* _Try it_
Copy out each line of the material in which the word "plate" appears.

* _Data shown_
—————

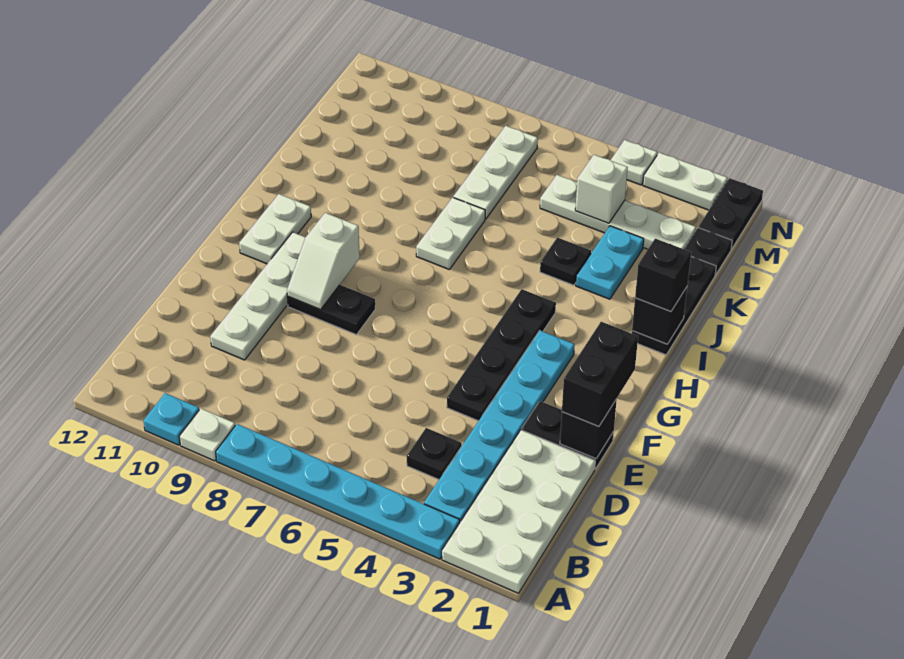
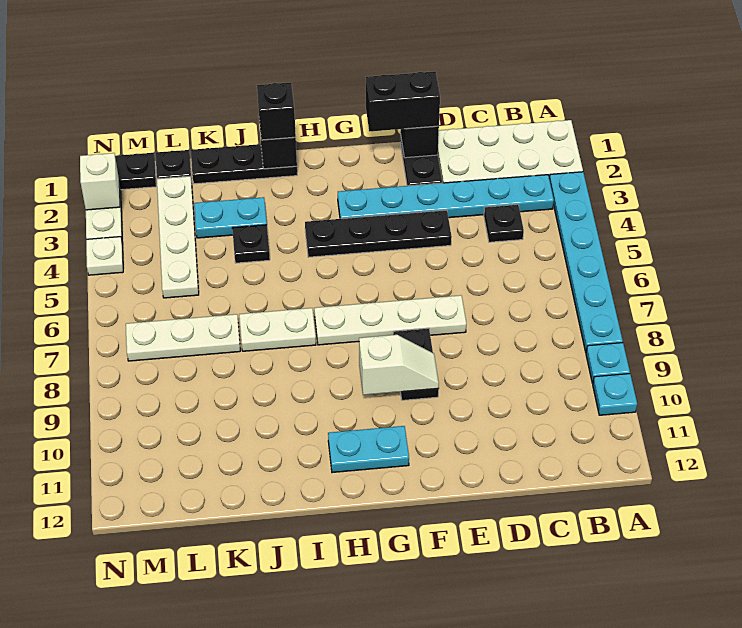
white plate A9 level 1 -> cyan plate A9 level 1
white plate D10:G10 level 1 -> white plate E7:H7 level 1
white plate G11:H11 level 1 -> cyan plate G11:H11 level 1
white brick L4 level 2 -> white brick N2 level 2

—————

* _Written response_
white plate A9 level 1 -> cyan plate A9 level 1
white plate D10:G10 level 1 -> white plate E7:H7 level 1
white plate G11:H11 level 1 -> cyan plate G11:H11 level 1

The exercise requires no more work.